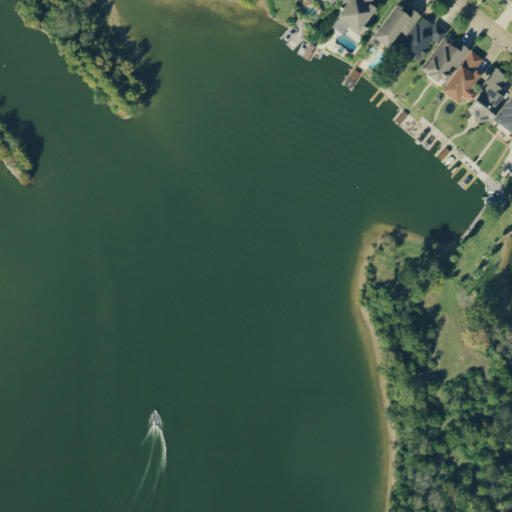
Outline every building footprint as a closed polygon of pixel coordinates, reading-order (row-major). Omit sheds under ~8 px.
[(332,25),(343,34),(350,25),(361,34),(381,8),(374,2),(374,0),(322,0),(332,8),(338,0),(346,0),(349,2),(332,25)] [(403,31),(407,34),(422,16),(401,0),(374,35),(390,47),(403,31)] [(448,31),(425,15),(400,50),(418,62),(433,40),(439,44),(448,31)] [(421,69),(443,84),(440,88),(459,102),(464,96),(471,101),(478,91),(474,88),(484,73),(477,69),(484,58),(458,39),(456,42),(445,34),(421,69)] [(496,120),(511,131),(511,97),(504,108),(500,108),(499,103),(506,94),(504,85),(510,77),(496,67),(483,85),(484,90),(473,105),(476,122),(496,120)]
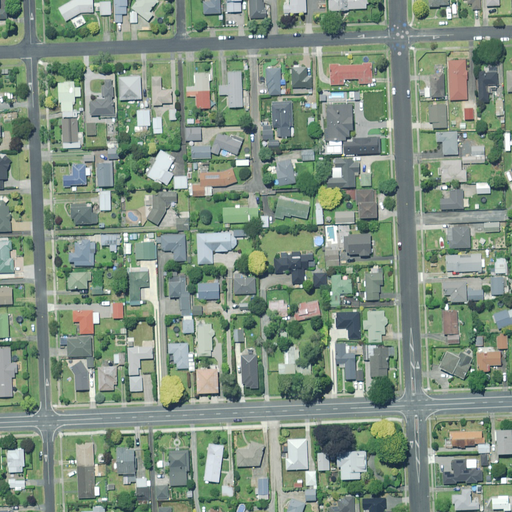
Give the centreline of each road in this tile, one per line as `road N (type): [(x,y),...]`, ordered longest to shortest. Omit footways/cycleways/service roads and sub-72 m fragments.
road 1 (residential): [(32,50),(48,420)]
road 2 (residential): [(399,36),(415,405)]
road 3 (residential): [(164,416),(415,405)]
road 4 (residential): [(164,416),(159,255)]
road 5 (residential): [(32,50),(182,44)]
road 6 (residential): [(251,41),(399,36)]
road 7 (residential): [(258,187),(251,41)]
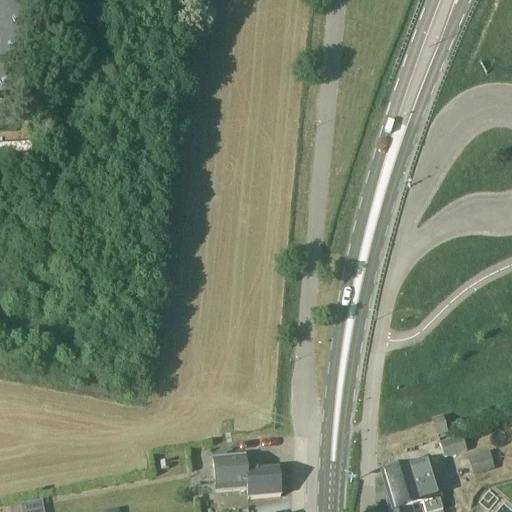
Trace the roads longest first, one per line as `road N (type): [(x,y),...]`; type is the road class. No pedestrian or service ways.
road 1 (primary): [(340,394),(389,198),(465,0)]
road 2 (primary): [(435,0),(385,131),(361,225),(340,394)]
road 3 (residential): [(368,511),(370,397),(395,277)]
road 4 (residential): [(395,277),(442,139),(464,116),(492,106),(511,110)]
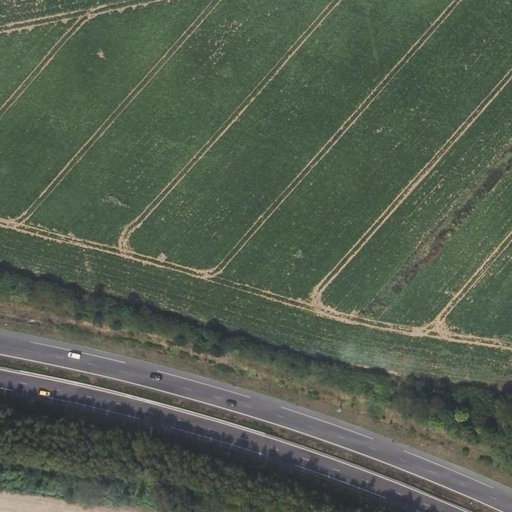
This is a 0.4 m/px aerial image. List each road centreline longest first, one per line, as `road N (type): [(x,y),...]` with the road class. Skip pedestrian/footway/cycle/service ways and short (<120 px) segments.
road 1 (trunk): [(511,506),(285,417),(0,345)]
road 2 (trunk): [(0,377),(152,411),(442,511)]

—————

Set task: Return every line of the listing above word for word, leaving out the picture placeholders.

Response to the exercise:
Outline every building footprint as a closed polygon of pixel coordinates, reading-order (row-major). Omit sheds under ~8 px.
[(332,25),(343,34),(350,25),(361,34),(381,8),(374,2),(374,0),(322,0),(332,8),(338,0),(346,0),(349,2),(332,25)] [(403,31),(407,34),(422,16),(401,0),(374,35),(390,47),(403,31)] [(448,31),(425,15),(400,50),(418,62),(433,40),(439,44),(448,31)] [(421,69),(443,84),(440,88),(459,102),(464,96),(471,101),(478,91),(474,88),(484,73),(477,69),(484,58),(458,39),(456,42),(445,34),(421,69)] [(496,120),(511,131),(511,97),(504,108),(500,108),(499,103),(506,94),(504,85),(510,77),(496,67),(483,85),(484,90),(473,105),(476,122),(496,120)]
Give the centreline of each road in this tile, one per line as `road N (type): [(x,y),...]`, ordered longest to shortest. Omit footways/cycleways/service roads and sub-72 m fragments.
road 1 (residential): [(32,50),(48,420)]
road 2 (residential): [(399,36),(415,405)]
road 3 (residential): [(164,416),(415,405)]
road 4 (residential): [(164,416),(159,255)]
road 5 (residential): [(32,50),(182,44)]
road 6 (residential): [(251,41),(399,36)]
road 7 (residential): [(258,187),(251,41)]
Trace the roads longest first, one per line as `road N (type): [(x,y),...]`; type is the road class. No pedestrian or service ways.
road 1 (primary): [(340,394),(389,198),(465,0)]
road 2 (primary): [(435,0),(385,131),(361,225),(340,394)]
road 3 (residential): [(368,511),(370,397),(395,277)]
road 4 (residential): [(395,277),(442,139),(464,116),(492,106),(511,110)]
This is a 0.4 m/px aerial image. List each road centreline longest first, one per line, as `road N (type): [(x,y),...]` with the road class. Skip pedestrian/footway/cycle/service ways and short (<120 px) segments.
road 1 (trunk): [(511,506),(285,417),(0,345)]
road 2 (trunk): [(0,377),(152,411),(442,511)]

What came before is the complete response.